■ **Directions**:
Across the entries below, how many lines contain the string "plate"? Only the number is wanted.

Stored dataset items
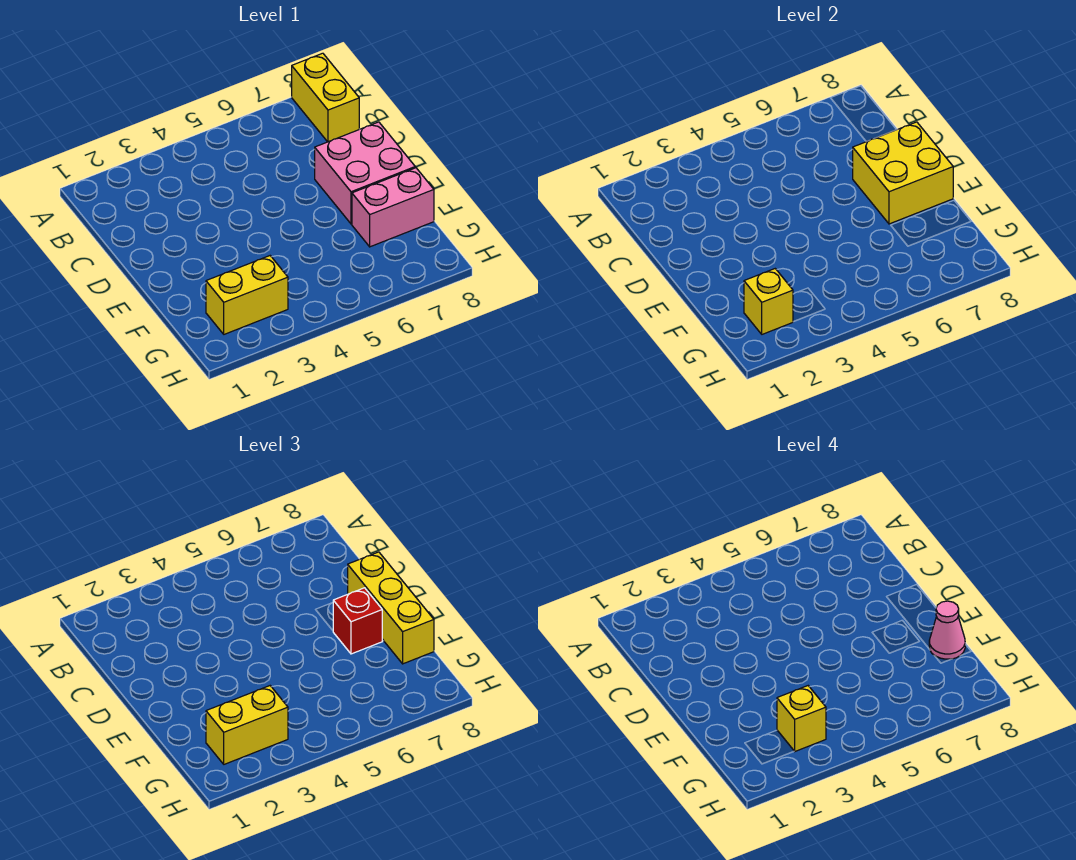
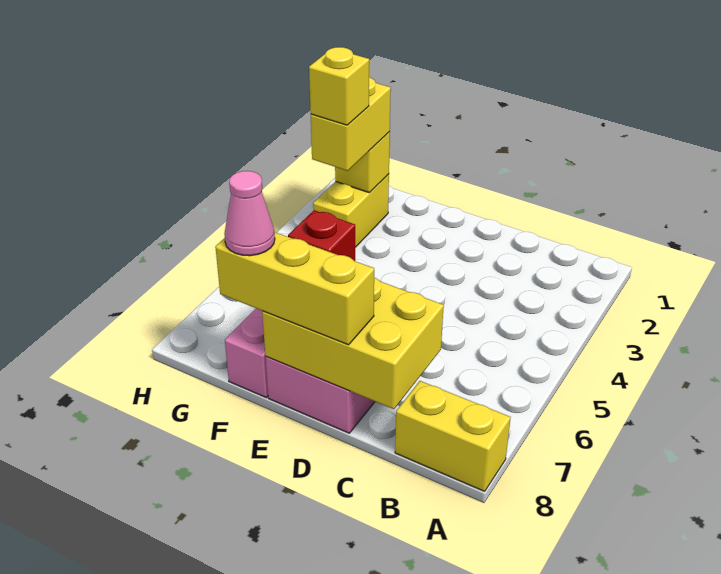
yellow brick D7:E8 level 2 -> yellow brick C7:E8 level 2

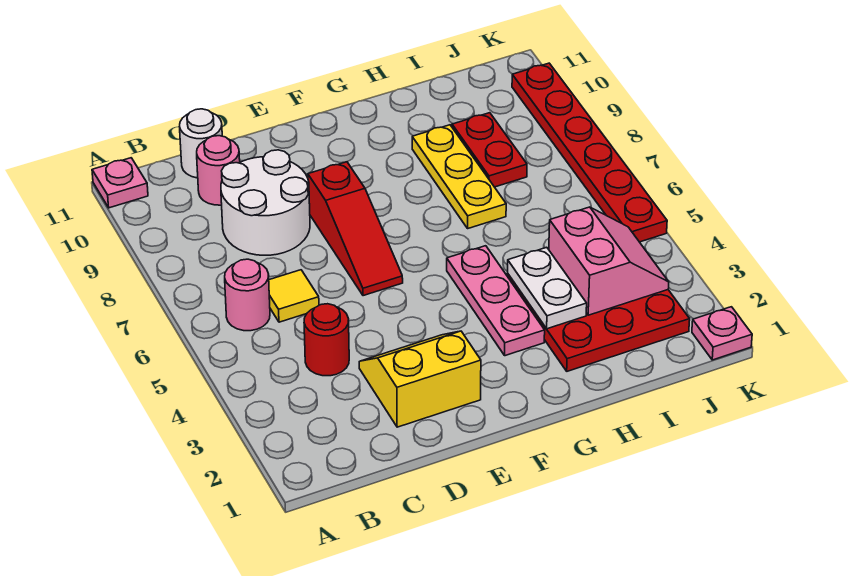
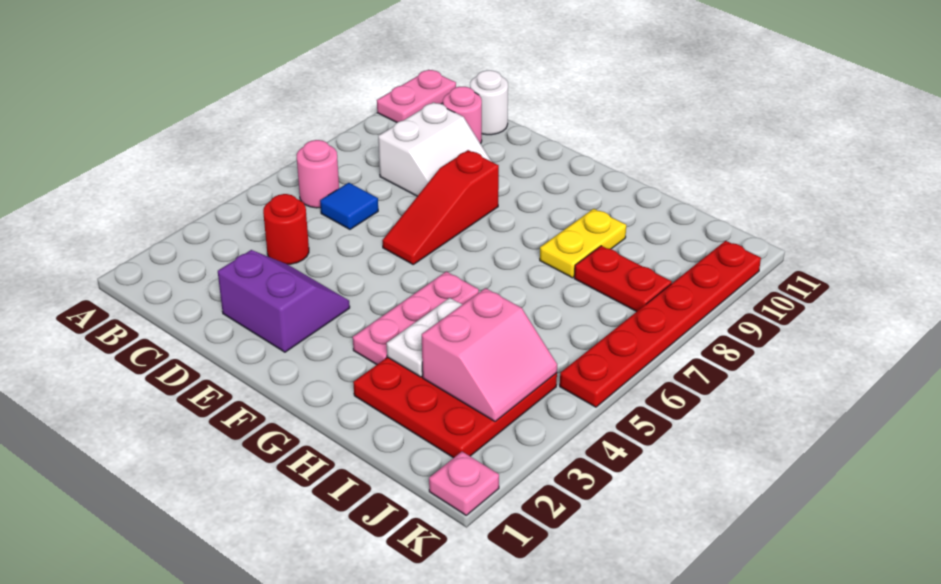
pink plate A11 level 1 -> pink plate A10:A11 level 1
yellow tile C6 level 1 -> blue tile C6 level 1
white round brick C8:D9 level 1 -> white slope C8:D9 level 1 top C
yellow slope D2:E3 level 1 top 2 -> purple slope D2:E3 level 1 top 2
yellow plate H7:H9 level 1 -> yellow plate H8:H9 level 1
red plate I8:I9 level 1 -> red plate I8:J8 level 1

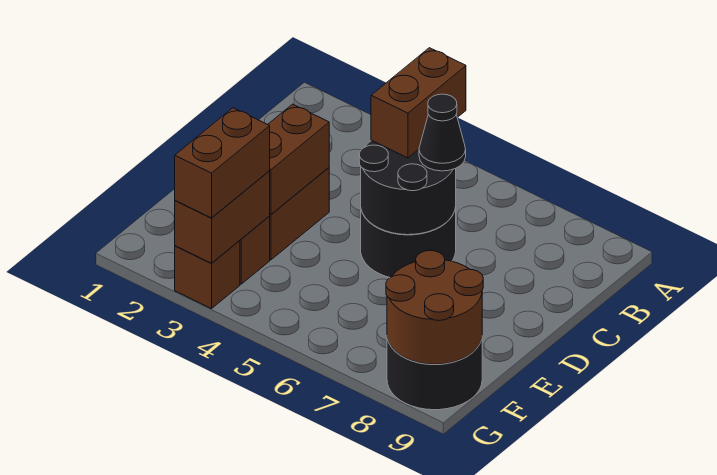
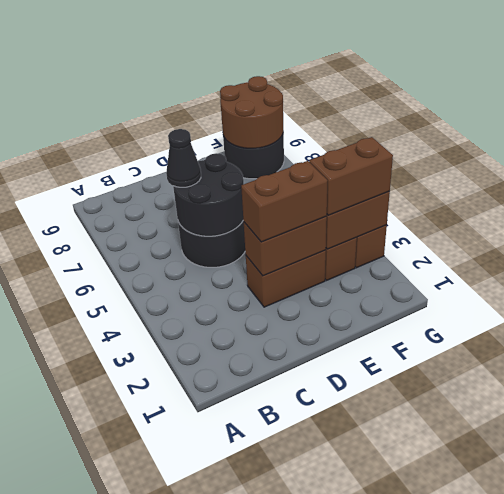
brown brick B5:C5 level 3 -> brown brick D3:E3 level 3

■ **Answer below**:
3